Task material ->

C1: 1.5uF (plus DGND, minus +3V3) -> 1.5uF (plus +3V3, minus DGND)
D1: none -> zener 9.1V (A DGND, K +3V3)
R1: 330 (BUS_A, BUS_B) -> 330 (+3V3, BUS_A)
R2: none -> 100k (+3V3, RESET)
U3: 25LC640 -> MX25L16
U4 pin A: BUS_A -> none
* * *
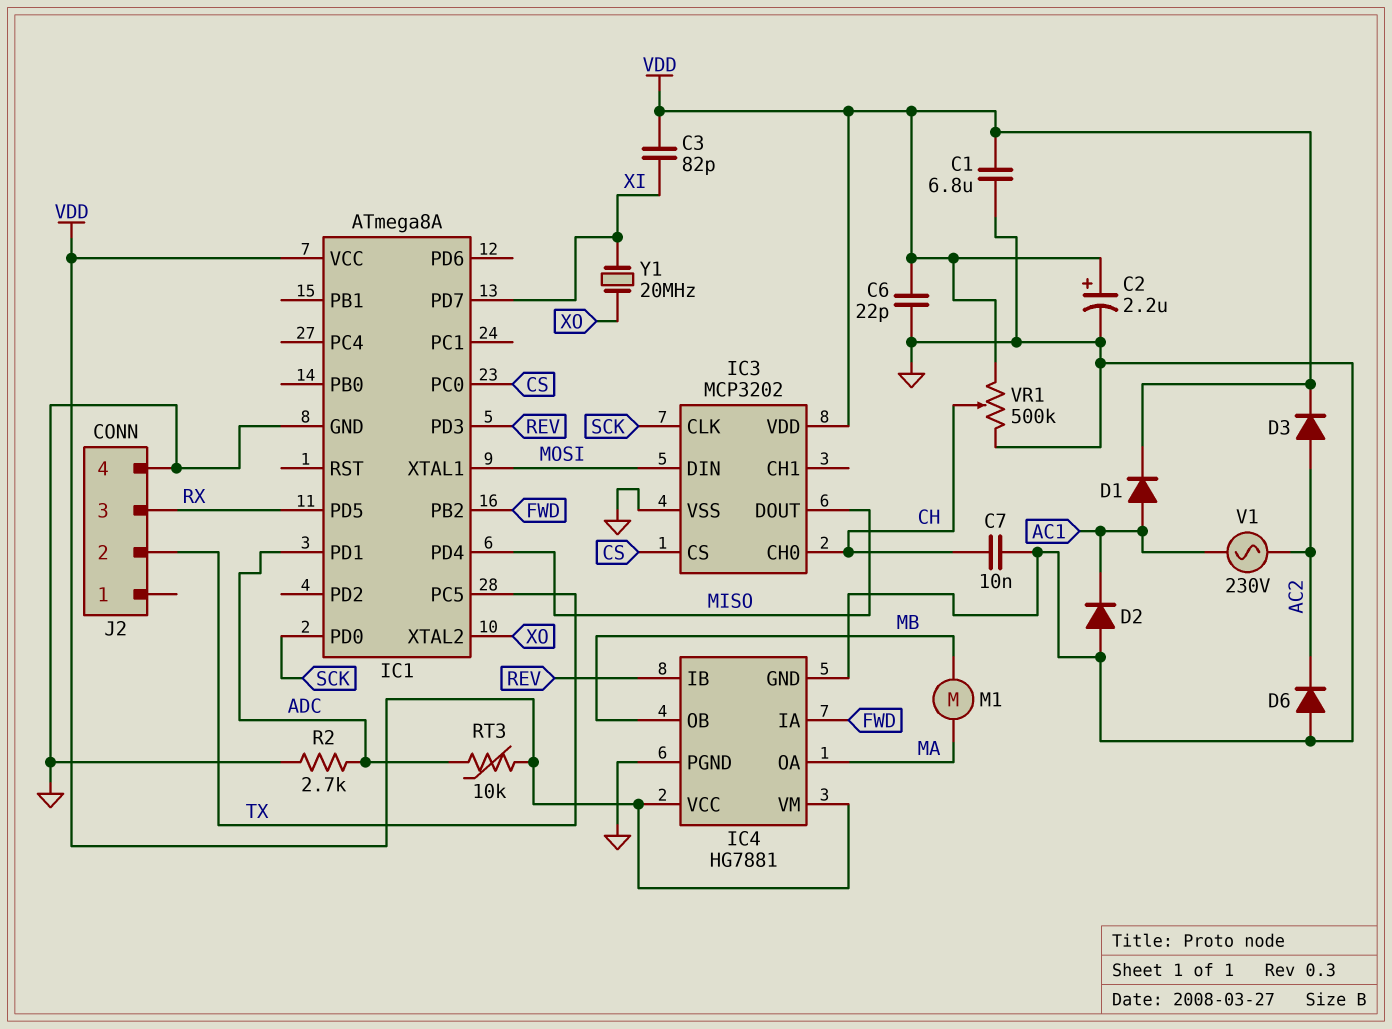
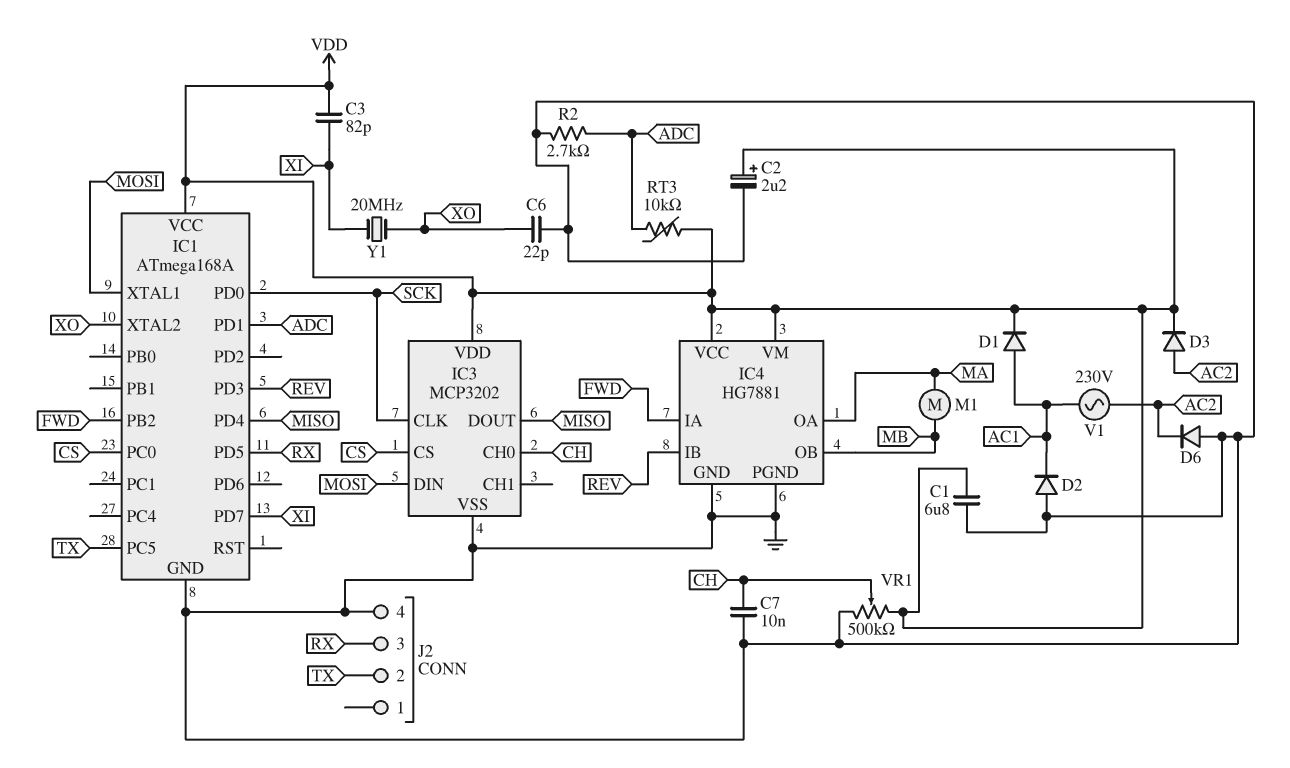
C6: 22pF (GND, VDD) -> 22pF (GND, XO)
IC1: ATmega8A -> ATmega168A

Exercise goal ->
Leave out every line above except those from the line with "R2: none -> 100k (+3V3, RESET)" up to and including the line with "U4 pin A: BUS_A -> none", and copy those exactly.

Result for this task ->
R2: none -> 100k (+3V3, RESET)
U3: 25LC640 -> MX25L16
U4 pin A: BUS_A -> none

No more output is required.